Goal of the exercise → Set down, character for character, everything in the records below from the line holding "window: (422, 150) -> (1895, 745), moved" down to the line holding "door: (845, 901) -> (838, 1315), moved", and no other line.

Data extracts →
========================

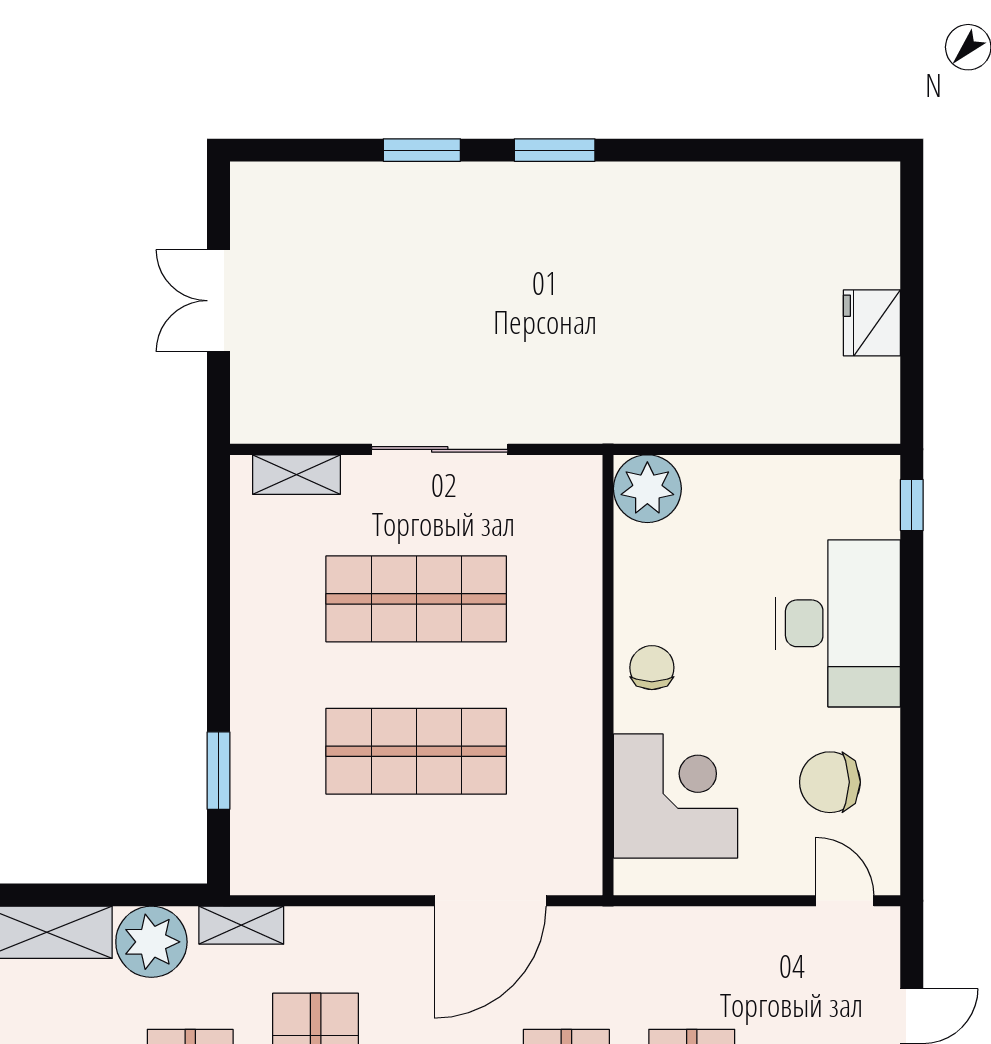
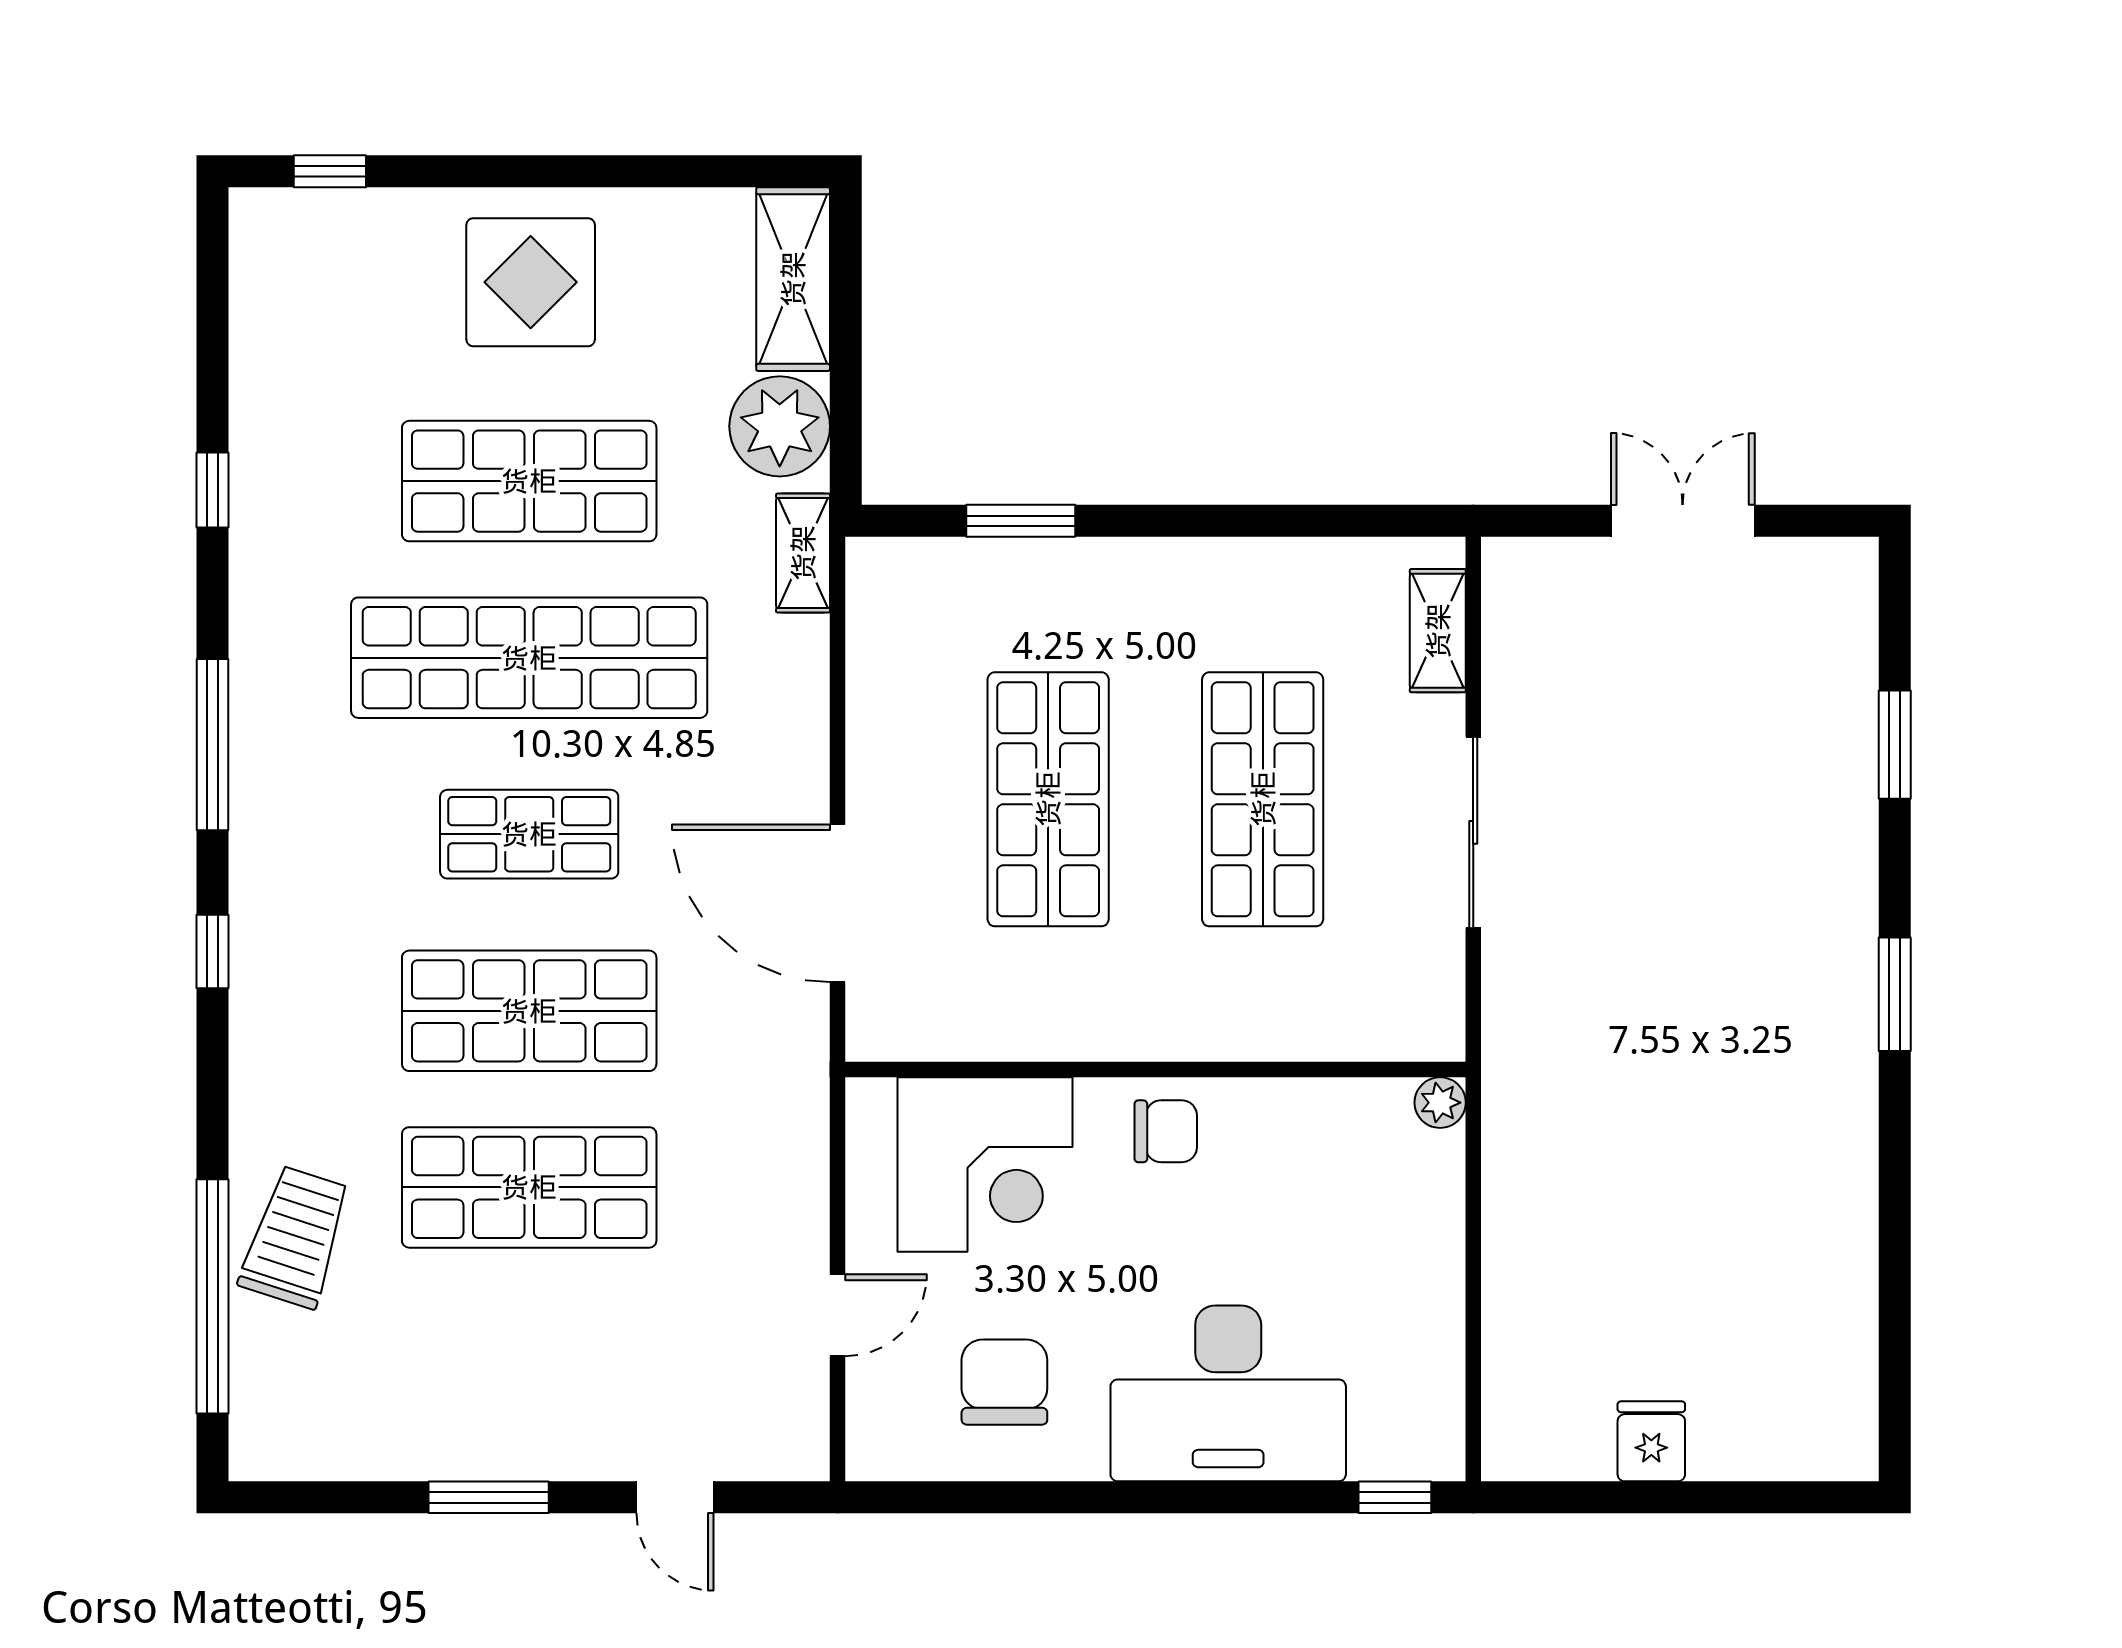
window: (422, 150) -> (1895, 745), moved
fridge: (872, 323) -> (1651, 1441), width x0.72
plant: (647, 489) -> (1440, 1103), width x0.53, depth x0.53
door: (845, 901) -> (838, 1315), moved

========================

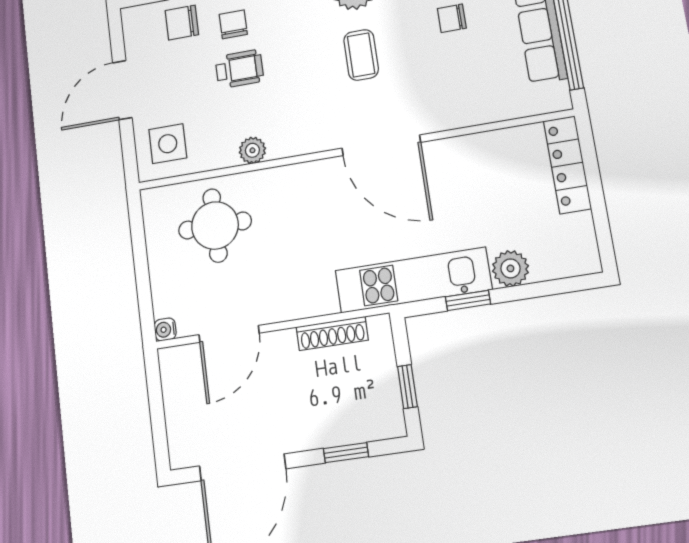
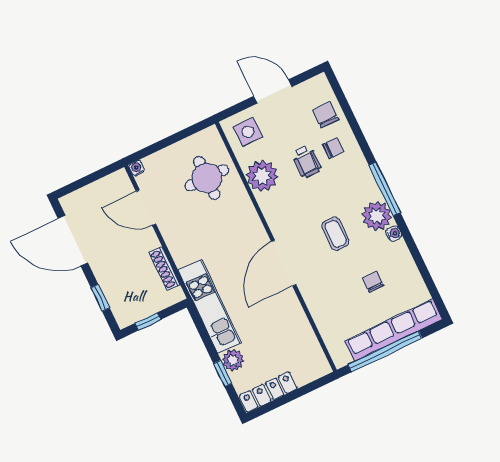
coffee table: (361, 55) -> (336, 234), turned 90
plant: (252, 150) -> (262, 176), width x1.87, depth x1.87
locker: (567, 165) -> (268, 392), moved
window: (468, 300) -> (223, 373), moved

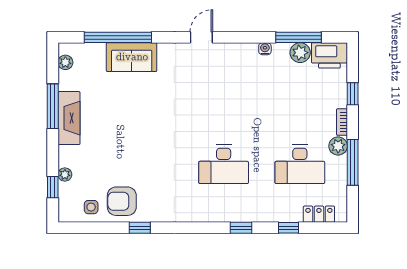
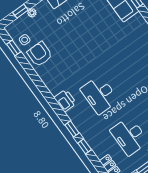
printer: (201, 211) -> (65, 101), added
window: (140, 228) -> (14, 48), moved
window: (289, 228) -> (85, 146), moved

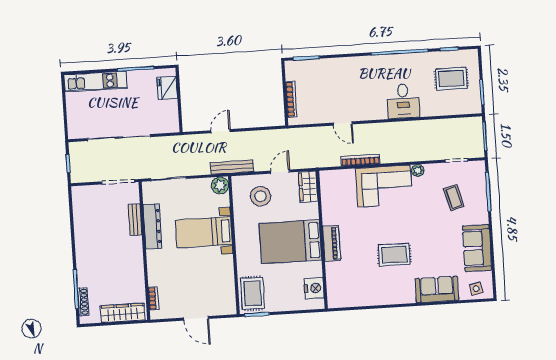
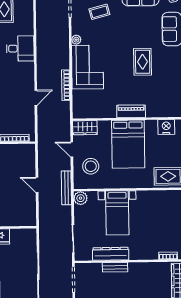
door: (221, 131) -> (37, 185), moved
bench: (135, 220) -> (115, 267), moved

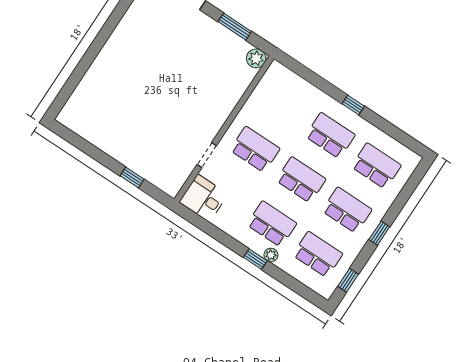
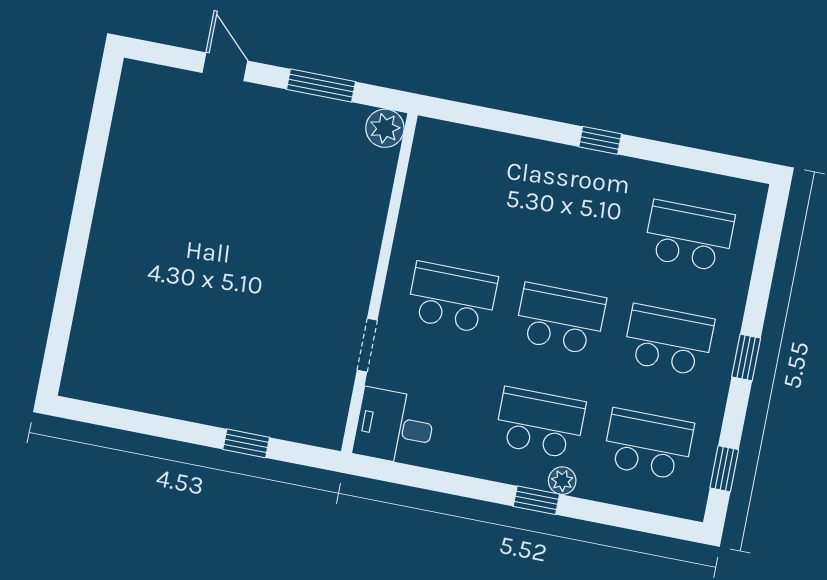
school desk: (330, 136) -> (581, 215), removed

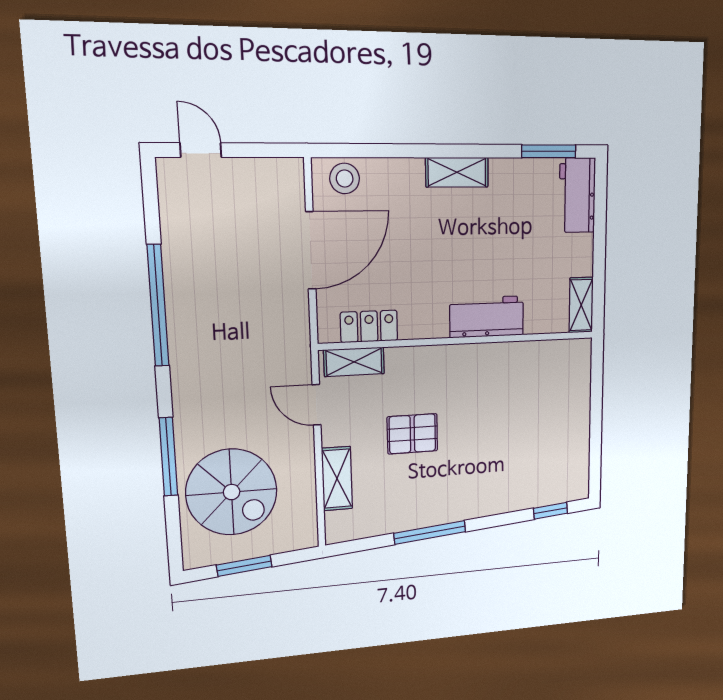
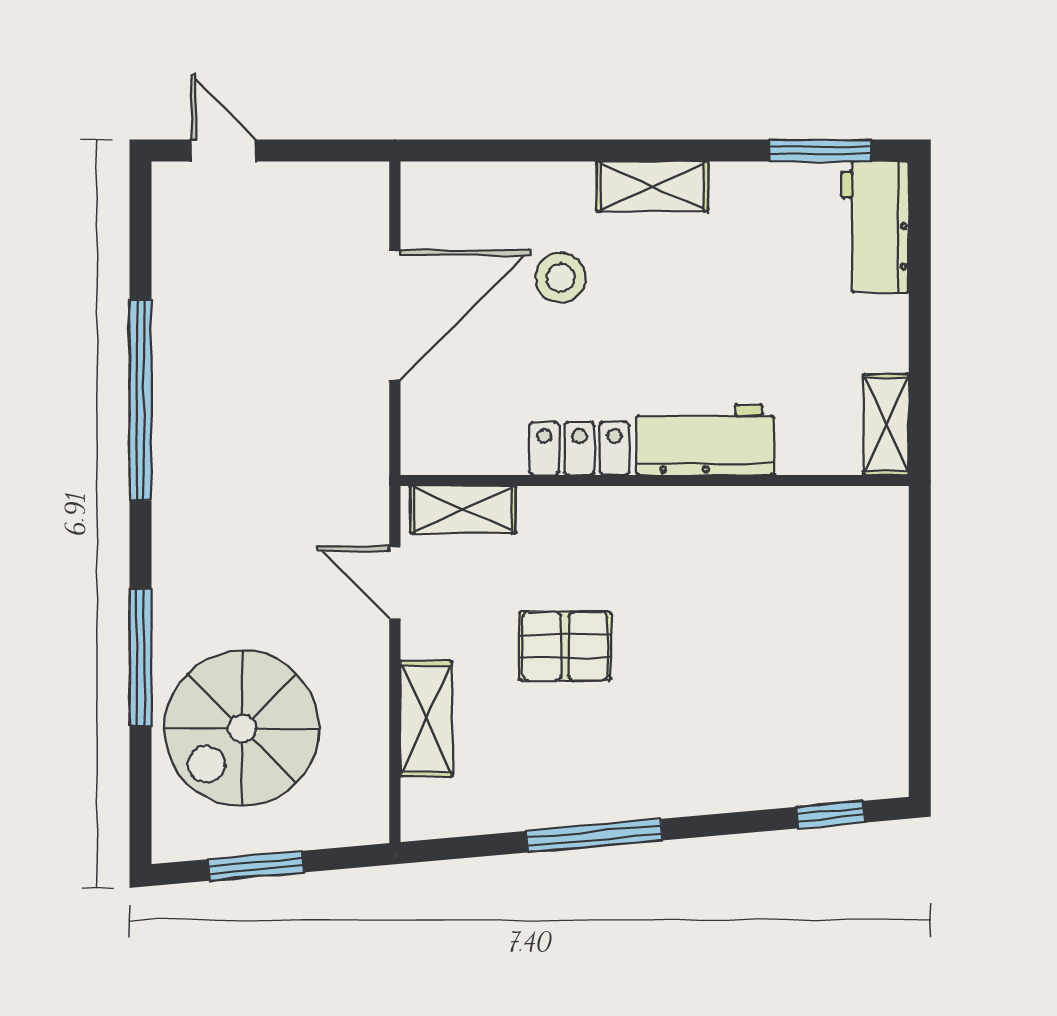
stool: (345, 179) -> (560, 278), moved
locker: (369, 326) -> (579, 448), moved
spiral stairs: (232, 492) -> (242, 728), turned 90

========================

Answer space →
window: (422, 150) -> (1895, 745), moved
fridge: (872, 323) -> (1651, 1441), width x0.72
plant: (647, 489) -> (1440, 1103), width x0.53, depth x0.53
door: (845, 901) -> (838, 1315), moved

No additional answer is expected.